(DATA RECORDS Opens)

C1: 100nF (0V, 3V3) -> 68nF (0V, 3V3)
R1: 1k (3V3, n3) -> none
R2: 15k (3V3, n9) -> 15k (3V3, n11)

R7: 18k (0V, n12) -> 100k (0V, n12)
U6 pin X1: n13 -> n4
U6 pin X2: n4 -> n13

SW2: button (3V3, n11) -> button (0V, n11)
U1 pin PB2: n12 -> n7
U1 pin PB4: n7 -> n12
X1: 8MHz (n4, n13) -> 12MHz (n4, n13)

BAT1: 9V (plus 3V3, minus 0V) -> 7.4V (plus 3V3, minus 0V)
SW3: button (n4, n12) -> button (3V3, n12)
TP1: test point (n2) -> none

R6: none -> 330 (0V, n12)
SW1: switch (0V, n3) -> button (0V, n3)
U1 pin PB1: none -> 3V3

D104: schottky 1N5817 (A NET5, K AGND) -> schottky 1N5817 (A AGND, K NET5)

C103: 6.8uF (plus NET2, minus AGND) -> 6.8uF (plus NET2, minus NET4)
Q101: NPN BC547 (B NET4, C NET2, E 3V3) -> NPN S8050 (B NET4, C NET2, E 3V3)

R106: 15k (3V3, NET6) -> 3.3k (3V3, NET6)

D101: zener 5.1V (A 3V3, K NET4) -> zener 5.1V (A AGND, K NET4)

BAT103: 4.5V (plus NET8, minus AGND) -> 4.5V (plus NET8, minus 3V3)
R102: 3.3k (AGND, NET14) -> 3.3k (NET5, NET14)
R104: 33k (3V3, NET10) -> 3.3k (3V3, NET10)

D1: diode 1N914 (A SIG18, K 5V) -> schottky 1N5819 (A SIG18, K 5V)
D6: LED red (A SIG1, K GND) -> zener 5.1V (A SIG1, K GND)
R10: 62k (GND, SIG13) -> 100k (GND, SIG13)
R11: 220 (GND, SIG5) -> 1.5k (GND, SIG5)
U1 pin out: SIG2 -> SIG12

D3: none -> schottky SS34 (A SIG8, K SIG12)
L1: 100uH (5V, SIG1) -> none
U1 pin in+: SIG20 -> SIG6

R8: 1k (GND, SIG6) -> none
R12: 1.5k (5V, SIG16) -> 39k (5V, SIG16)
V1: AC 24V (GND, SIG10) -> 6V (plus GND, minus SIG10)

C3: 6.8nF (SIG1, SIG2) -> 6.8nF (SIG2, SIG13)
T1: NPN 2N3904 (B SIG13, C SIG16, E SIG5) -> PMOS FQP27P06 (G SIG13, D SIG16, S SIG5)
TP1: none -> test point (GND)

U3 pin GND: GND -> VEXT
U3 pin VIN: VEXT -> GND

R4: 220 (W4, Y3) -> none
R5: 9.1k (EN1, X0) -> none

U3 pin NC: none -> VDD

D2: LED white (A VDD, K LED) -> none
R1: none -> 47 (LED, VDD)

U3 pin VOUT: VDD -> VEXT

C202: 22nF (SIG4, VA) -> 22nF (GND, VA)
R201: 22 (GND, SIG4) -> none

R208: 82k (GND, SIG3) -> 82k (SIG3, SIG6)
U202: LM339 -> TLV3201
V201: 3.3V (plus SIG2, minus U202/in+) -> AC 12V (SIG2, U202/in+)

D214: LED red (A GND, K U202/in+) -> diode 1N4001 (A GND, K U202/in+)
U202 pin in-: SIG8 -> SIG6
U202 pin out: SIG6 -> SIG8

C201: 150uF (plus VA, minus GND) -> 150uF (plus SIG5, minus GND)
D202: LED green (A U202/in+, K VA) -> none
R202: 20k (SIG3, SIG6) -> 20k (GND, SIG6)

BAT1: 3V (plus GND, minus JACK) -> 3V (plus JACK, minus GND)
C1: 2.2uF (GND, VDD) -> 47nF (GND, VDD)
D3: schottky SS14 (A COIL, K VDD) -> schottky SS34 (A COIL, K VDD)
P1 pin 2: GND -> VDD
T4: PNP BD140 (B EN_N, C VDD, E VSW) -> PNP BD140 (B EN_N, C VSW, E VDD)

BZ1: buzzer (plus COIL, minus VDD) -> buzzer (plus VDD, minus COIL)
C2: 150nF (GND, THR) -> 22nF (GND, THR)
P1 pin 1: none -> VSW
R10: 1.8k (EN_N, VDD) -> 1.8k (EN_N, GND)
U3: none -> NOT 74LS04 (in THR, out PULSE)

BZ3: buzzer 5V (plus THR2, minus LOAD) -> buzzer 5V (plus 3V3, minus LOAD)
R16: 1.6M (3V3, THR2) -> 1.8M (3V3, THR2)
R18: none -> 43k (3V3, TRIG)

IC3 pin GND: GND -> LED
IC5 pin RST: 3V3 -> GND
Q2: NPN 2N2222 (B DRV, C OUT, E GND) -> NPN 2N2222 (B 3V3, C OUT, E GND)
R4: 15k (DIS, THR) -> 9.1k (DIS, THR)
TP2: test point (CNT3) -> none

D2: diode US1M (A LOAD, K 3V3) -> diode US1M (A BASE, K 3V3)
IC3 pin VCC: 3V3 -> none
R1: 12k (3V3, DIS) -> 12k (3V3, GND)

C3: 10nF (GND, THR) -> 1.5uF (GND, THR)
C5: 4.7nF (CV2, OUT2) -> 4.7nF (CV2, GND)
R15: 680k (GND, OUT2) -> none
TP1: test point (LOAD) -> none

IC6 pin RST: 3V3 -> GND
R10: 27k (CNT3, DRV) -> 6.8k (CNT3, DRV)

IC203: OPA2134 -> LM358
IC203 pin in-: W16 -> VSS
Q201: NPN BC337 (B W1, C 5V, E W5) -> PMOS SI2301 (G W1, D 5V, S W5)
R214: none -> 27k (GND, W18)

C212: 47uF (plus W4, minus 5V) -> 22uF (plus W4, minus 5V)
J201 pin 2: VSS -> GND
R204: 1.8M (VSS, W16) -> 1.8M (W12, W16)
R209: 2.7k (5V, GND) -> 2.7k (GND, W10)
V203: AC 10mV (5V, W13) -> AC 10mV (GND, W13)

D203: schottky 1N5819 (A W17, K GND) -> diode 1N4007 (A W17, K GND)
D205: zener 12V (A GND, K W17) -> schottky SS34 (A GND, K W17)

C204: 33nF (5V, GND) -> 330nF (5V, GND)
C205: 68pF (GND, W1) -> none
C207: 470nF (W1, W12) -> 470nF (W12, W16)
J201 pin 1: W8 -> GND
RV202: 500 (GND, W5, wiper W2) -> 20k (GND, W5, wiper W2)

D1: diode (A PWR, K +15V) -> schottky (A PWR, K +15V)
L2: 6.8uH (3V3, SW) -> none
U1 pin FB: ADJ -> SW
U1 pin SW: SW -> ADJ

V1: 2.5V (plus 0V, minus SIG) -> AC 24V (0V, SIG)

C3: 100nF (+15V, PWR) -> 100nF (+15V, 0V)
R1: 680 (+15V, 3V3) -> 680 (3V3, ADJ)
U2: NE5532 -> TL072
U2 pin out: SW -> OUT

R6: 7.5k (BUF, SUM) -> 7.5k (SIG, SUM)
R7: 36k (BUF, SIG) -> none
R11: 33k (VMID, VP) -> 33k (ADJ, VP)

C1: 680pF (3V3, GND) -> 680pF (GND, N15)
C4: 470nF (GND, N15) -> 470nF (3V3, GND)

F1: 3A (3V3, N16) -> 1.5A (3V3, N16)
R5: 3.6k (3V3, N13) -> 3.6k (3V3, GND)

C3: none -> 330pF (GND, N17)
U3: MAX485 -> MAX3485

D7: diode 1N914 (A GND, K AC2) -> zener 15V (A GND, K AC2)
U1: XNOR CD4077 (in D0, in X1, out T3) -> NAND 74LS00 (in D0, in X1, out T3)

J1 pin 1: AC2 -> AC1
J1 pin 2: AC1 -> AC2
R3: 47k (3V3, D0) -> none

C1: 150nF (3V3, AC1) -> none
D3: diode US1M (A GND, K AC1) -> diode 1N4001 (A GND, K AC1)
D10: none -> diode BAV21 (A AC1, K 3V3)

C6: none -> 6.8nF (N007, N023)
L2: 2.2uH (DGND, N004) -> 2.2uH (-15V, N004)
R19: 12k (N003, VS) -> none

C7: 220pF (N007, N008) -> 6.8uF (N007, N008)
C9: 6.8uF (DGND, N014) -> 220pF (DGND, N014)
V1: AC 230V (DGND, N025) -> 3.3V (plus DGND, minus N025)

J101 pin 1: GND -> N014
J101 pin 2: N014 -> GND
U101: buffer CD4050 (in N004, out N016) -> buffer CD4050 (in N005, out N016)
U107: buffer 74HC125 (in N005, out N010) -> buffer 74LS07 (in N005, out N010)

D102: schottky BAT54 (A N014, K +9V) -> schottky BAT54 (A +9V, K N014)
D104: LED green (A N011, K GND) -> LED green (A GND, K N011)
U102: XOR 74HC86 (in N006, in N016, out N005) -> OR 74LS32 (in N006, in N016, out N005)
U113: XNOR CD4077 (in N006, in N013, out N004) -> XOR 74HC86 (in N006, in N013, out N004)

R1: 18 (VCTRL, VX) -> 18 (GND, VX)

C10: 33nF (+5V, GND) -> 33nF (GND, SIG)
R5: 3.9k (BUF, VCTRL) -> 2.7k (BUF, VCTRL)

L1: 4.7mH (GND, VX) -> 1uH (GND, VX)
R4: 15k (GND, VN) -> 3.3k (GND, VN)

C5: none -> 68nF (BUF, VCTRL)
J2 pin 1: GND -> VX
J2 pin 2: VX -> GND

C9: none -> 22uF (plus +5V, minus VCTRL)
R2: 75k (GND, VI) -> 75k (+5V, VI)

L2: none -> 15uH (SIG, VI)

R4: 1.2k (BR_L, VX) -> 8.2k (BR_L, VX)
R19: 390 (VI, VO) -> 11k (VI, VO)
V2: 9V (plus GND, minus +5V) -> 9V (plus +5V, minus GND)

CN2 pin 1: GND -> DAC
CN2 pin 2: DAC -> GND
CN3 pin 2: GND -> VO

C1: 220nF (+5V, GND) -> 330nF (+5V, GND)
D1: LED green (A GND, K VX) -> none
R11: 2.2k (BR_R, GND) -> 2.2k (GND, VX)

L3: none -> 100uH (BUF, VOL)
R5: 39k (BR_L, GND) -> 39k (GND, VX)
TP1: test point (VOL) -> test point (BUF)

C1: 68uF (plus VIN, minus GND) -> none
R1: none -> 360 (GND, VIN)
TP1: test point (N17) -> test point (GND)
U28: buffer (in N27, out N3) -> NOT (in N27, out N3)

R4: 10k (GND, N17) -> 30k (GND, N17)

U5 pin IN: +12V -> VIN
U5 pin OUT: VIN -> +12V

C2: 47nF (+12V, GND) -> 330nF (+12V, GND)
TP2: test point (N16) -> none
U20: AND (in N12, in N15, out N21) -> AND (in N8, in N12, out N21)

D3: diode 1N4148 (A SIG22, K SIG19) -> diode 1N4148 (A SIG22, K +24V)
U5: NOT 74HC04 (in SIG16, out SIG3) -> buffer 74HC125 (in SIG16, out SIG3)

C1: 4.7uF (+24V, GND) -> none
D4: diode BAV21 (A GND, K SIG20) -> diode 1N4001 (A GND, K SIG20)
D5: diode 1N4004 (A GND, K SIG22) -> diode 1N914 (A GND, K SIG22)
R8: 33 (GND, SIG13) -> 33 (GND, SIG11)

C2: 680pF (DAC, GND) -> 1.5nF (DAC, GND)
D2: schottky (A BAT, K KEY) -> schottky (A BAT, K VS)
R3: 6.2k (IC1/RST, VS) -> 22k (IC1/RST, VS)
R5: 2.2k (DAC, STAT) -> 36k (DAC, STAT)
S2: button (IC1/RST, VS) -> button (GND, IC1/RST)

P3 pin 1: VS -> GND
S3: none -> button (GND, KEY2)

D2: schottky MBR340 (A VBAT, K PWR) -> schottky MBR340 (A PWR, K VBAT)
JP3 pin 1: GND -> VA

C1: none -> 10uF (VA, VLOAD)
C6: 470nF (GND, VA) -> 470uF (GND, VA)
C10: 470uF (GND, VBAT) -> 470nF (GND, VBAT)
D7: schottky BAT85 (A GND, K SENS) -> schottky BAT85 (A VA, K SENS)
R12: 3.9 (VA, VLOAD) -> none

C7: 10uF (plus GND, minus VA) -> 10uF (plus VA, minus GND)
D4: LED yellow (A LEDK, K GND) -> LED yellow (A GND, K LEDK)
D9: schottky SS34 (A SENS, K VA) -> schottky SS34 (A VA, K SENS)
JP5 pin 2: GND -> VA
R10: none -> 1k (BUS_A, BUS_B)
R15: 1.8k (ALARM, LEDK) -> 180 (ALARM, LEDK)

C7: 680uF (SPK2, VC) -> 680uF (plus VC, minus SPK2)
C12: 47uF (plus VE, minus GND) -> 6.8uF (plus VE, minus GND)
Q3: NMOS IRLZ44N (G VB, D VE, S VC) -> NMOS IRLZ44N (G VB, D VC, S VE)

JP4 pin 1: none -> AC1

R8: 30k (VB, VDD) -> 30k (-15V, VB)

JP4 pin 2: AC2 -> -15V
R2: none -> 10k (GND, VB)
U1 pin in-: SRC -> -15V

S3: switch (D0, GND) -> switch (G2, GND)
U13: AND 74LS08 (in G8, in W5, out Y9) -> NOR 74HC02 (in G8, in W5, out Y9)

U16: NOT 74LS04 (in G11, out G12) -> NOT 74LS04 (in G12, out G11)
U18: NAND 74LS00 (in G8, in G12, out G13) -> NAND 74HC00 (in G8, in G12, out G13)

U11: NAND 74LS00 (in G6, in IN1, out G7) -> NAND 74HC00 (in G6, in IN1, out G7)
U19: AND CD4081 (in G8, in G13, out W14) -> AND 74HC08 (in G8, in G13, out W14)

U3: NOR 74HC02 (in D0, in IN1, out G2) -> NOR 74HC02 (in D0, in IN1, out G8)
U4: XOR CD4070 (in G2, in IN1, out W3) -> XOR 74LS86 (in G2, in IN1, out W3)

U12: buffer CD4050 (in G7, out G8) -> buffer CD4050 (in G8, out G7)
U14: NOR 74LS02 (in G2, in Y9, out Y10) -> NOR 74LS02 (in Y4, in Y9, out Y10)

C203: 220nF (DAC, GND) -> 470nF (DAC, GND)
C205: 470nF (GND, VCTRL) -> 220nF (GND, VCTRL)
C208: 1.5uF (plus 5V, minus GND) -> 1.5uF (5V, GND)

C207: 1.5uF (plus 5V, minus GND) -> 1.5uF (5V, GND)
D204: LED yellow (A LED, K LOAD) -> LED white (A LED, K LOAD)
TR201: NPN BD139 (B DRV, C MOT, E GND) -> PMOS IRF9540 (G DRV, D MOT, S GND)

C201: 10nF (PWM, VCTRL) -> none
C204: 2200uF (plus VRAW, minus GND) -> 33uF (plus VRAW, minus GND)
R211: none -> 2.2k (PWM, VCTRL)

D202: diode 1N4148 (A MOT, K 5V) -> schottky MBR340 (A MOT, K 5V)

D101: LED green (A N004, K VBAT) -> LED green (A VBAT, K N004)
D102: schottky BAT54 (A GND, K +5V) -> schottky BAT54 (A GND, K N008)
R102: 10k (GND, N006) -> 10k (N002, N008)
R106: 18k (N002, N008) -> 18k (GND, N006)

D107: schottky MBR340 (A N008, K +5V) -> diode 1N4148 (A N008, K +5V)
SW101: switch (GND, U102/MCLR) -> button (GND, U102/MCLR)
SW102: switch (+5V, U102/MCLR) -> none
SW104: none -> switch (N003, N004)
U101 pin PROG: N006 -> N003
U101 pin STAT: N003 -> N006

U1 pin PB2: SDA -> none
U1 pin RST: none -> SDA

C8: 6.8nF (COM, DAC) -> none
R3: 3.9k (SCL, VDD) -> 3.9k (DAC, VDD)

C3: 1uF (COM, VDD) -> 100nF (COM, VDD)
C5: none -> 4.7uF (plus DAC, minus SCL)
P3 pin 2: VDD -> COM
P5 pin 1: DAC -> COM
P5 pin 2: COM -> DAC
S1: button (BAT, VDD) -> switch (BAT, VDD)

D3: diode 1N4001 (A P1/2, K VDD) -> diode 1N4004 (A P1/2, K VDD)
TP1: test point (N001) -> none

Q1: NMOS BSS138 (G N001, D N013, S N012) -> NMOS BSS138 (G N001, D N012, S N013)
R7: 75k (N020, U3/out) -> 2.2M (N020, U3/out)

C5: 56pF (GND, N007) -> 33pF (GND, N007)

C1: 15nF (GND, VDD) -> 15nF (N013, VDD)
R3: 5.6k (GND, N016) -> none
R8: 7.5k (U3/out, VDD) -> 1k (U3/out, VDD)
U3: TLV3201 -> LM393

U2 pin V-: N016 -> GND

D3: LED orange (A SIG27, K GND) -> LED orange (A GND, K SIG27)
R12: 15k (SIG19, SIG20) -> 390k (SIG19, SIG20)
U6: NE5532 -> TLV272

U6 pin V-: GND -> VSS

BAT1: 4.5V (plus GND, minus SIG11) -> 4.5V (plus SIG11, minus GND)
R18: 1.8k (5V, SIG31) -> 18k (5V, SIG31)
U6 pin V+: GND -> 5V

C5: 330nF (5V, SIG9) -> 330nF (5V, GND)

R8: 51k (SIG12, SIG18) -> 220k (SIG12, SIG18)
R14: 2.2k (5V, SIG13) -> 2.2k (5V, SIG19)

(DATA RECORDS Closes)

» TASK INSTRUCTIONS
Where a line of the records includes "test", copy it.

» WRITTEN ANSWER
TP1: test point (n2) -> none
TP1: none -> test point (GND)
TP2: test point (CNT3) -> none
TP1: test point (LOAD) -> none
TP1: test point (VOL) -> test point (BUF)
TP1: test point (N17) -> test point (GND)
TP2: test point (N16) -> none
TP1: test point (N001) -> none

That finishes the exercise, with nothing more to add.